▶ _DATA_:

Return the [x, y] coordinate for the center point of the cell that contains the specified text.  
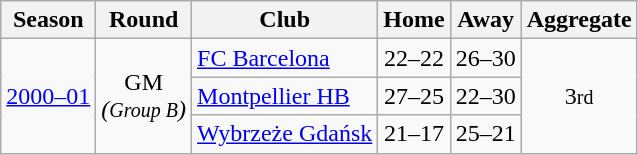
22–22 [414, 58]
Away [486, 20]
Season [48, 20]
GM(Group B) [144, 96]
22–30 [486, 96]
21–17 [414, 134]
Home [414, 20]
26–30 [486, 58]
Club [285, 20]
Aggregate [579, 20]
2000–01 [48, 96]
Round [144, 20]
3rd [579, 96]
FC Barcelona [285, 58]
Wybrzeże Gdańsk [285, 134]
27–25 [414, 96]
25–21 [486, 134]
Montpellier HB [285, 96]
Capture the cell that displays the provided text and extract its (X, Y) central coordinate. 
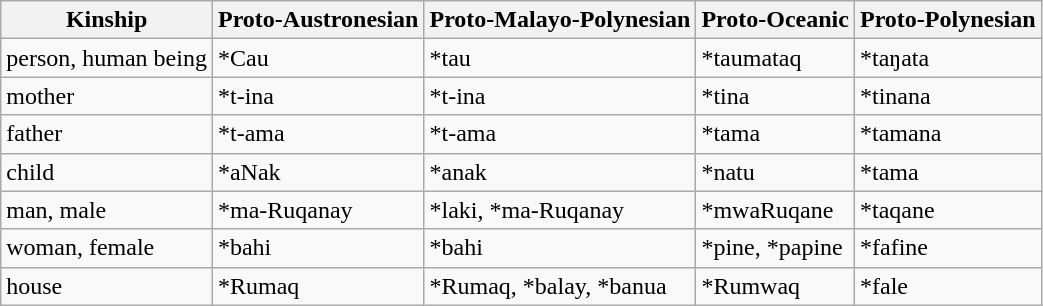
Proto-Polynesian (948, 20)
*ma-Ruqanay (318, 210)
mother (107, 96)
*fafine (948, 248)
*taqane (948, 210)
woman, female (107, 248)
child (107, 172)
*tau (560, 58)
house (107, 286)
*laki, *ma-Ruqanay (560, 210)
person, human being (107, 58)
*tina (776, 96)
*tinana (948, 96)
*Rumaq (318, 286)
Proto-Austronesian (318, 20)
*Rumwaq (776, 286)
*anak (560, 172)
man, male (107, 210)
*fale (948, 286)
*tamana (948, 134)
*Cau (318, 58)
*taŋata (948, 58)
*taumataq (776, 58)
*Rumaq, *balay, *banua (560, 286)
*mwaRuqane (776, 210)
Kinship (107, 20)
*pine, *papine (776, 248)
Proto-Malayo-Polynesian (560, 20)
Proto-Oceanic (776, 20)
*aNak (318, 172)
father (107, 134)
*natu (776, 172)
For the text-containing cell, return its midpoint in [x, y] coordinate format. 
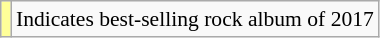
Indicates best-selling rock album of 2017 [195, 19]
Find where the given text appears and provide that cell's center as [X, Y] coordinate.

▶ _WHAT THE EXERCISE ASKS_: Rewrite all of the material above with every "coordinate" changed to "position" and everything else kept the same. Leave out the pictures.

▶ _FULL ANSWER_:
Return the [x, y] position for the center point of the cell that contains the specified text.  
22–22 [414, 58]
Away [486, 20]
Season [48, 20]
GM(Group B) [144, 96]
22–30 [486, 96]
21–17 [414, 134]
Home [414, 20]
26–30 [486, 58]
Club [285, 20]
Aggregate [579, 20]
2000–01 [48, 96]
Round [144, 20]
3rd [579, 96]
FC Barcelona [285, 58]
Wybrzeże Gdańsk [285, 134]
27–25 [414, 96]
25–21 [486, 134]
Montpellier HB [285, 96]
Capture the cell that displays the provided text and extract its (X, Y) central position. 
Proto-Polynesian (948, 20)
*ma-Ruqanay (318, 210)
mother (107, 96)
*fafine (948, 248)
*taqane (948, 210)
woman, female (107, 248)
child (107, 172)
*tau (560, 58)
house (107, 286)
*laki, *ma-Ruqanay (560, 210)
person, human being (107, 58)
*tina (776, 96)
*tinana (948, 96)
*Rumaq (318, 286)
Proto-Austronesian (318, 20)
*Rumwaq (776, 286)
*anak (560, 172)
man, male (107, 210)
*fale (948, 286)
*tamana (948, 134)
*Cau (318, 58)
*taŋata (948, 58)
*taumataq (776, 58)
*Rumaq, *balay, *banua (560, 286)
*mwaRuqane (776, 210)
Kinship (107, 20)
*pine, *papine (776, 248)
Proto-Malayo-Polynesian (560, 20)
Proto-Oceanic (776, 20)
*aNak (318, 172)
father (107, 134)
*natu (776, 172)
For the text-containing cell, return its midpoint in [x, y] position format. 
Indicates best-selling rock album of 2017 [195, 19]
Find where the given text appears and provide that cell's center as [X, Y] position.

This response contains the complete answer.